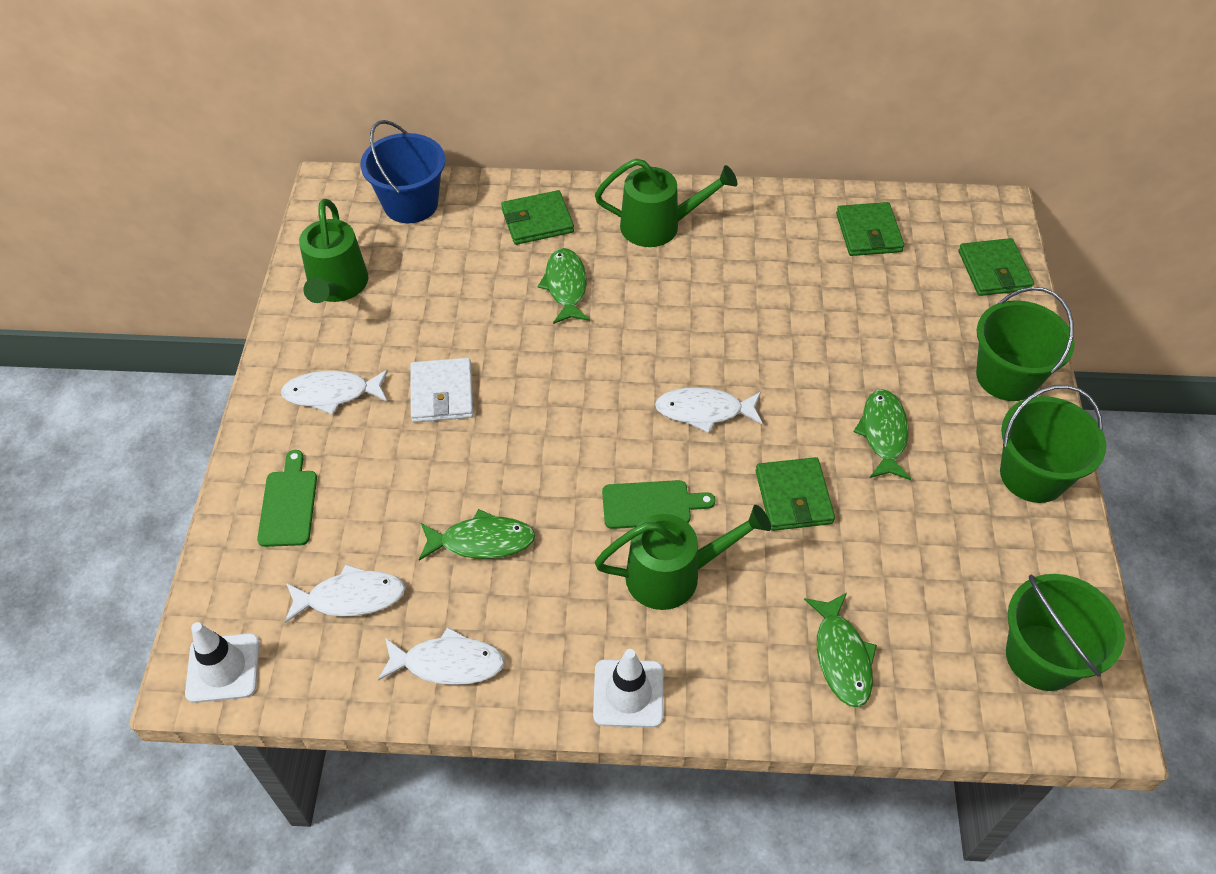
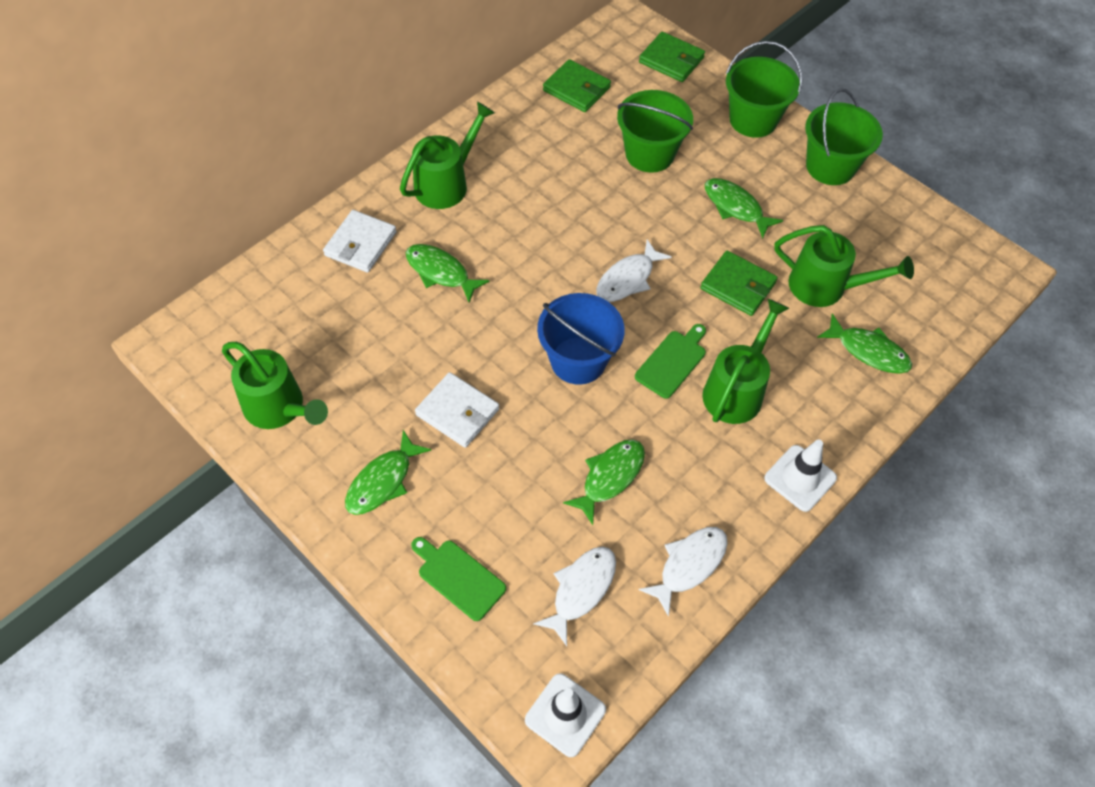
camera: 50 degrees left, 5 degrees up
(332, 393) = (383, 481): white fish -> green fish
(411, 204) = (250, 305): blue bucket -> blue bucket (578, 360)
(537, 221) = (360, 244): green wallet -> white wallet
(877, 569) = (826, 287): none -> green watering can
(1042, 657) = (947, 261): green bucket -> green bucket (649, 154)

==

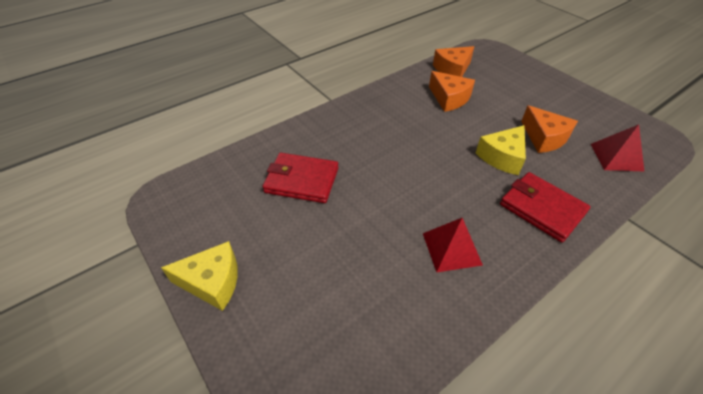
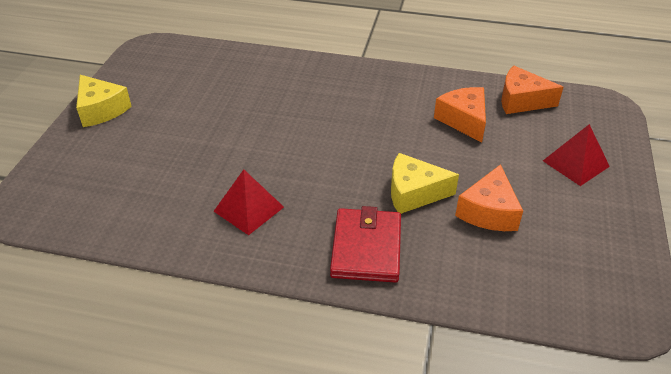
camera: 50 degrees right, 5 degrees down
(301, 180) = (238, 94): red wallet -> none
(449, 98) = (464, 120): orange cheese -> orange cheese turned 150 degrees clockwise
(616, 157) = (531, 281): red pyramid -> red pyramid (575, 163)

# EXERCISE DESCRIPTION
Looking at the data above, write out exactly the lines that start at the one containing "(449, 98) = (464, 120): orange" and end at the one containing "(616, 157) = (531, 281): red"; include both and nothing beyond.

# TASK RESULT
(449, 98) = (464, 120): orange cheese -> orange cheese turned 150 degrees clockwise
(616, 157) = (531, 281): red pyramid -> red pyramid (575, 163)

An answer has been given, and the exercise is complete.